| Request |
All of the data below is to be repeated exactly, except for the pictures.
• • • •
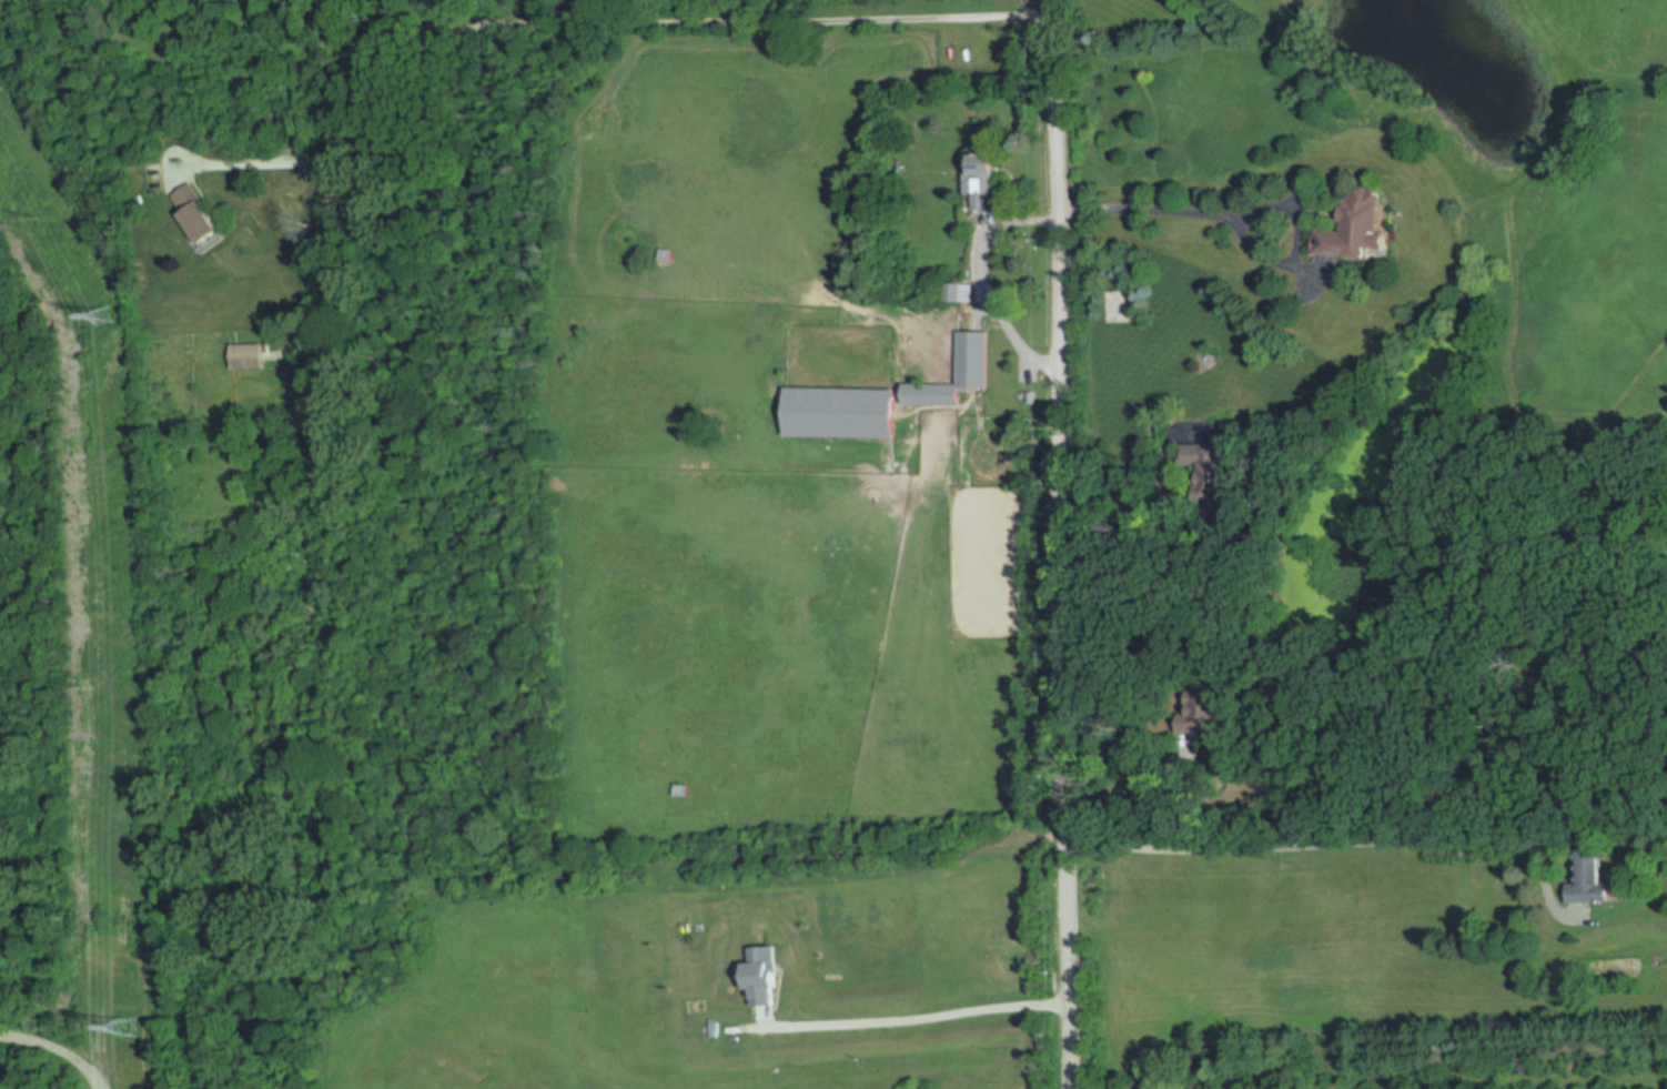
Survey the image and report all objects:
road: (571, 22)
building: (980, 181)
building: (199, 214)
road: (982, 224)
road: (1235, 226)
building: (1357, 226)
building: (666, 254)
road: (976, 281)
building: (958, 293)
power tower: (106, 317)
building: (249, 356)
building: (972, 358)
road: (1023, 365)
building: (1027, 397)
building: (839, 413)
road: (1158, 522)
road: (1058, 544)
park: (991, 561)
road: (1137, 782)
building: (678, 789)
building: (684, 791)
road: (1331, 846)
building: (1588, 878)
building: (758, 974)
road: (761, 1016)
road: (894, 1020)
building: (711, 1027)
power tower: (130, 1030)
road: (56, 1049)

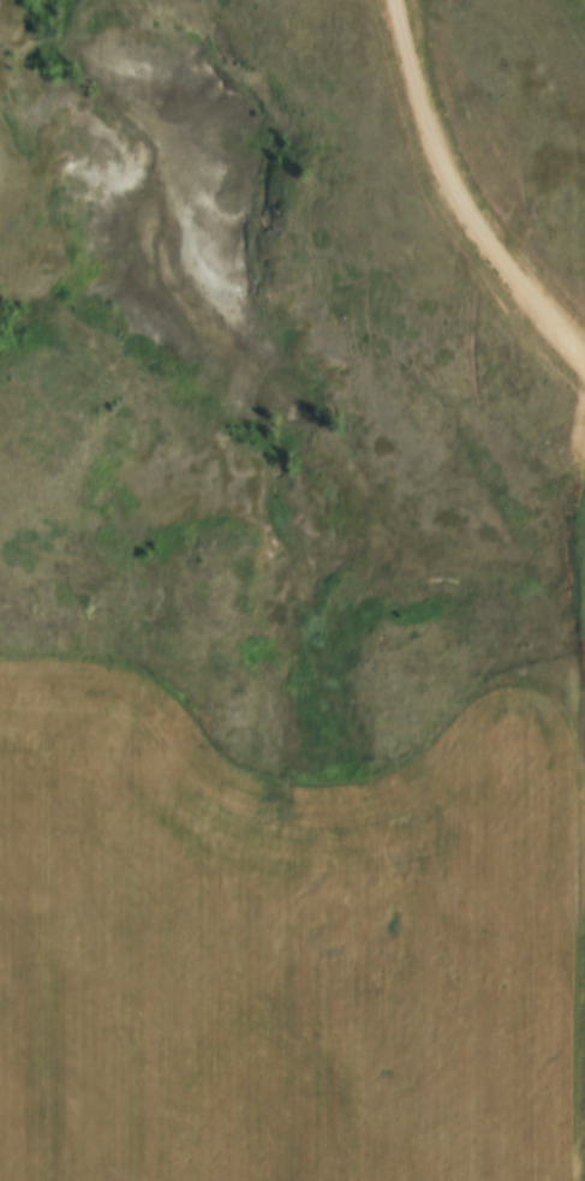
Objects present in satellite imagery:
road: (498, 183)

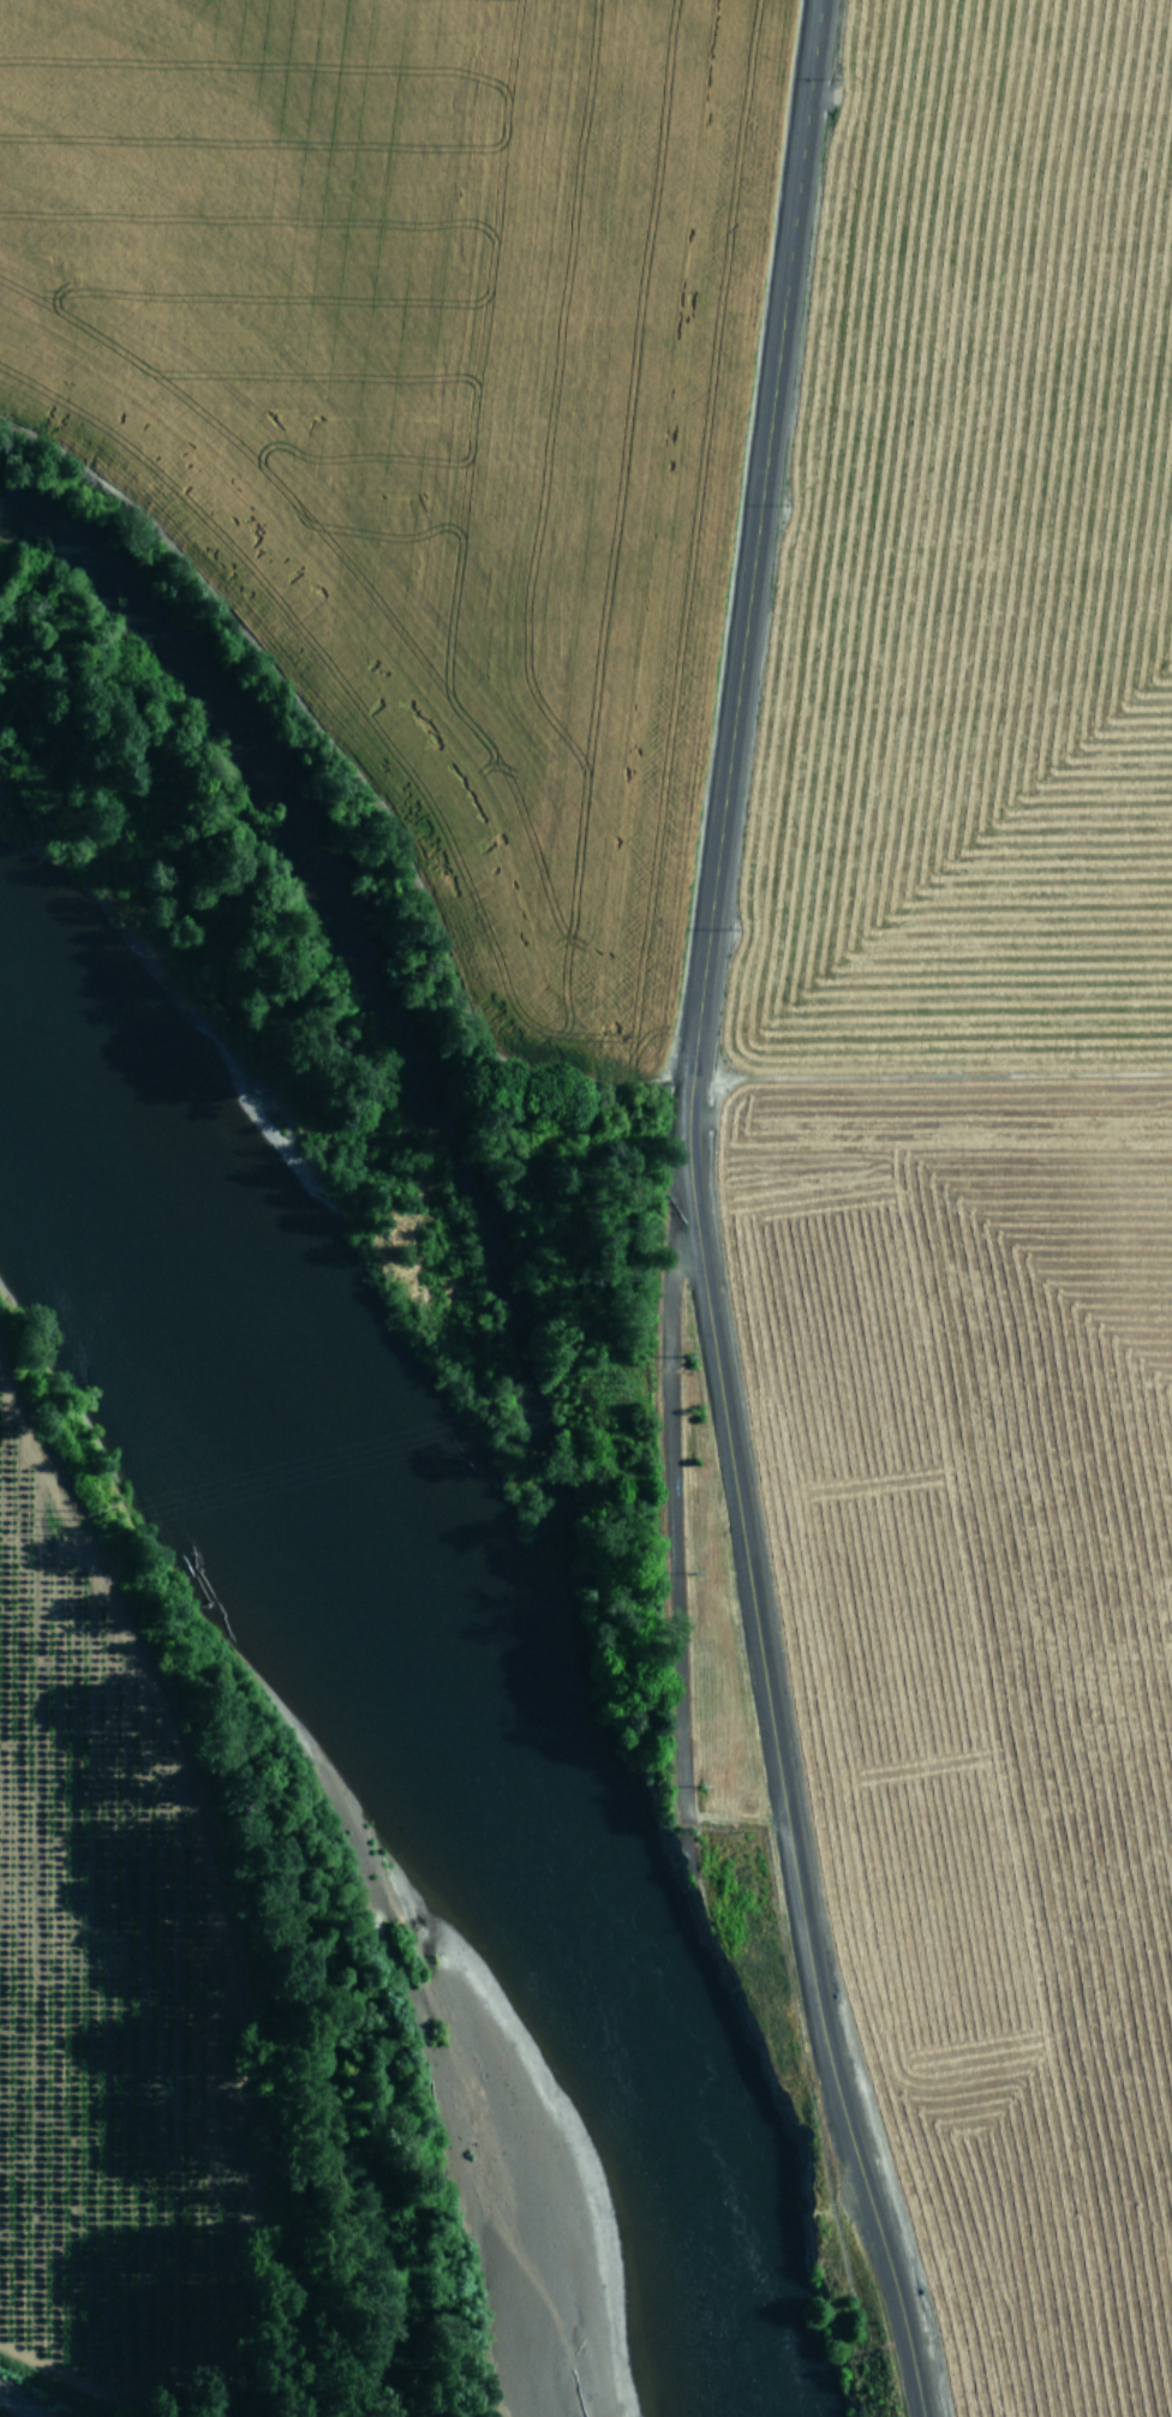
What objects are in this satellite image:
crop: (763, 877)
road: (690, 1208)
river: (457, 1670)
crop: (92, 1994)
road: (19, 2405)

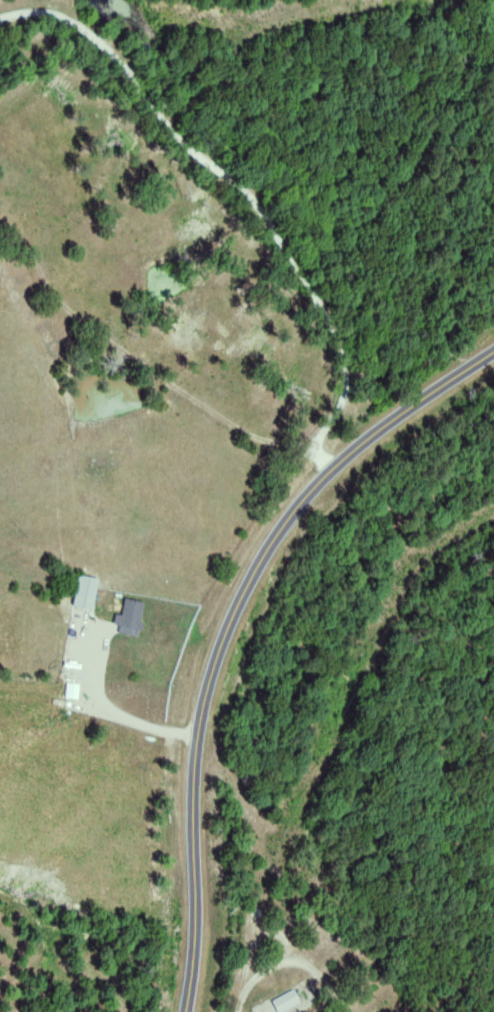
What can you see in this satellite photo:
building: (87, 591)
building: (133, 616)
road: (231, 629)
building: (76, 690)

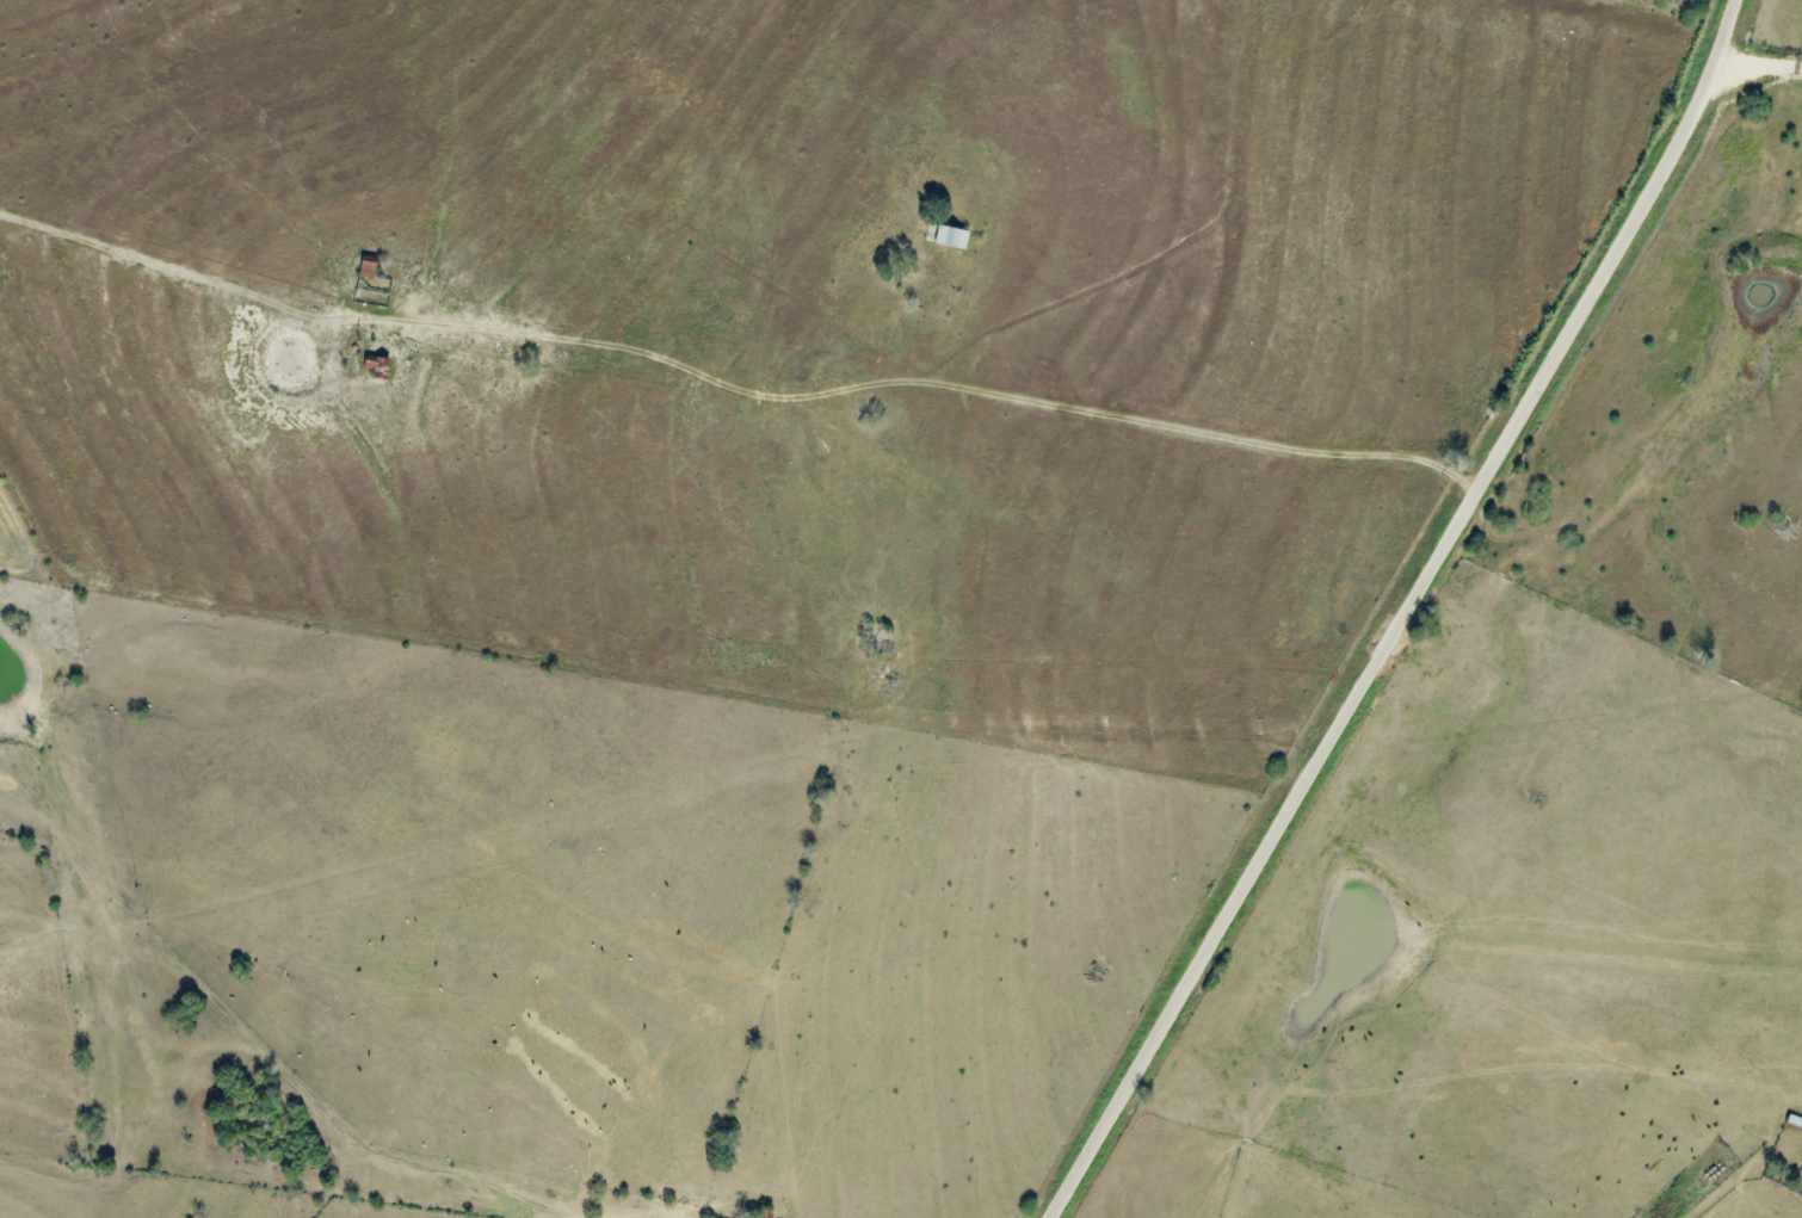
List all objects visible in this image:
building: (952, 237)
road: (923, 405)
road: (1406, 614)
building: (1794, 1120)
• • • •
| Task answer |
Survey the image and report all objects:
road: (571, 22)
building: (980, 181)
building: (199, 214)
road: (982, 224)
road: (1235, 226)
building: (1357, 226)
building: (666, 254)
road: (976, 281)
building: (958, 293)
power tower: (106, 317)
building: (249, 356)
building: (972, 358)
road: (1023, 365)
building: (1027, 397)
building: (839, 413)
road: (1158, 522)
road: (1058, 544)
park: (991, 561)
road: (1137, 782)
building: (678, 789)
building: (684, 791)
road: (1331, 846)
building: (1588, 878)
building: (758, 974)
road: (761, 1016)
road: (894, 1020)
building: (711, 1027)
power tower: (130, 1030)
road: (56, 1049)

Objects present in satellite imagery:
road: (498, 183)

What objects are in this satellite image:
crop: (763, 877)
road: (690, 1208)
river: (457, 1670)
crop: (92, 1994)
road: (19, 2405)

What can you see in this satellite photo:
building: (87, 591)
building: (133, 616)
road: (231, 629)
building: (76, 690)

List all objects visible in this image:
building: (952, 237)
road: (923, 405)
road: (1406, 614)
building: (1794, 1120)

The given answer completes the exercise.